* [EXERCISE DESCRIPTION]:
Each line from the one containing "C7: 2.2uF (plus" to the end of the listing below should be repeated exactly, with no other line included.

* [EXTRACTED ENTRIES]:
-- -- --
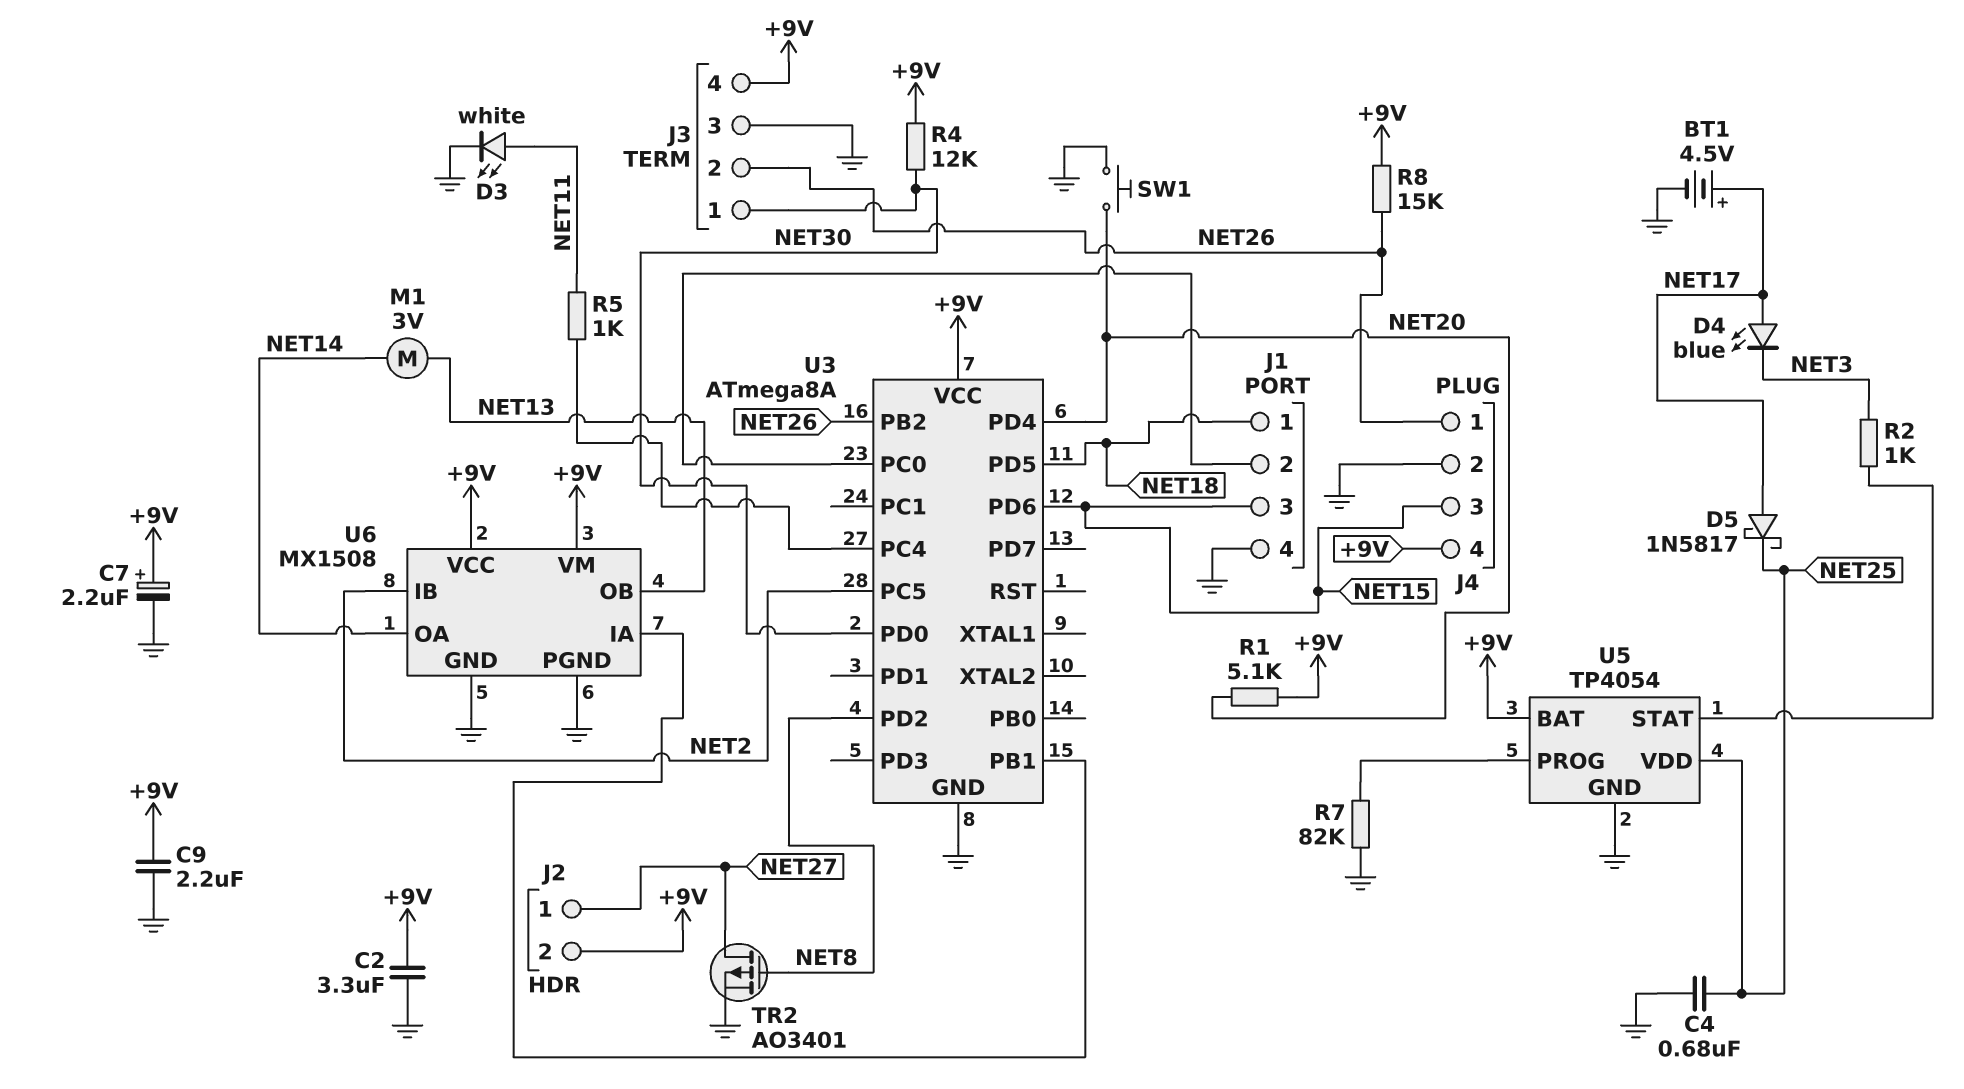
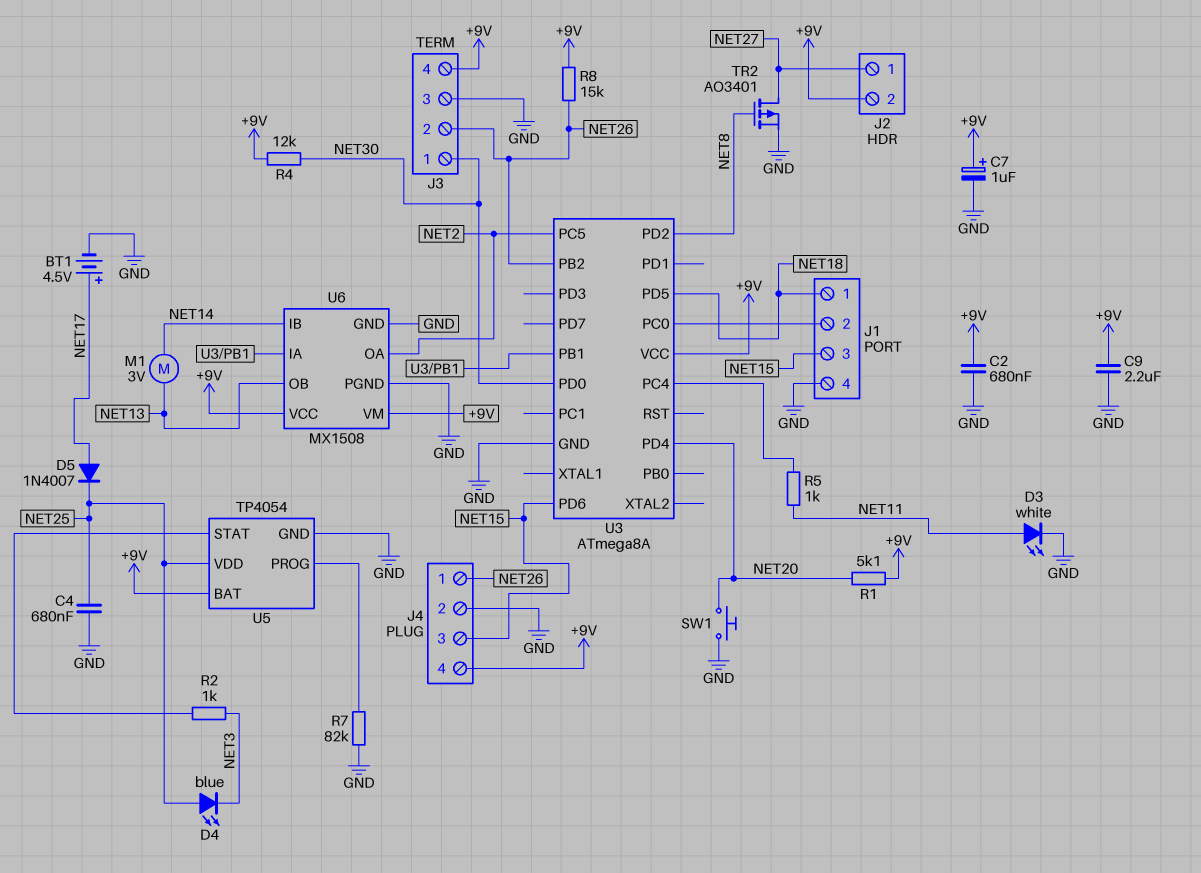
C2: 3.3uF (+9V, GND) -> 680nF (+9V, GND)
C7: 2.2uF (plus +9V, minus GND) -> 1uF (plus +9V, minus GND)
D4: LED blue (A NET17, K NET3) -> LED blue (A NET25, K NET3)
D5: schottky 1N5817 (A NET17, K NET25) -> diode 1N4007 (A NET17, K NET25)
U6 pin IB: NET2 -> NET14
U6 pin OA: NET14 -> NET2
-- -- --
* [EXPECTED OUTPUT]:
C7: 2.2uF (plus +9V, minus GND) -> 1uF (plus +9V, minus GND)
D4: LED blue (A NET17, K NET3) -> LED blue (A NET25, K NET3)
D5: schottky 1N5817 (A NET17, K NET25) -> diode 1N4007 (A NET17, K NET25)
U6 pin IB: NET2 -> NET14
U6 pin OA: NET14 -> NET2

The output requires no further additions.